EXERCISE REQUIREMENTS> Sort through the listing below and keep each line with the word "none". Copy those.

DATA TO PROCESS>
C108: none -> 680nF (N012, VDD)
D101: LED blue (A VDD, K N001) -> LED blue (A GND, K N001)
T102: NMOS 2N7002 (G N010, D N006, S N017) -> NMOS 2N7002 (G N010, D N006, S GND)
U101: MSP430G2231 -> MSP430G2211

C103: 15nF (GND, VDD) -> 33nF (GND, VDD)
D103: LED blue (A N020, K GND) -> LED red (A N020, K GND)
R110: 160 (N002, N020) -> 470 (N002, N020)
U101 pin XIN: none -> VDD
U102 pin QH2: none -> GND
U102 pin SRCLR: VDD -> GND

OUTPUT>
C108: none -> 680nF (N012, VDD)
U101 pin XIN: none -> VDD
U102 pin QH2: none -> GND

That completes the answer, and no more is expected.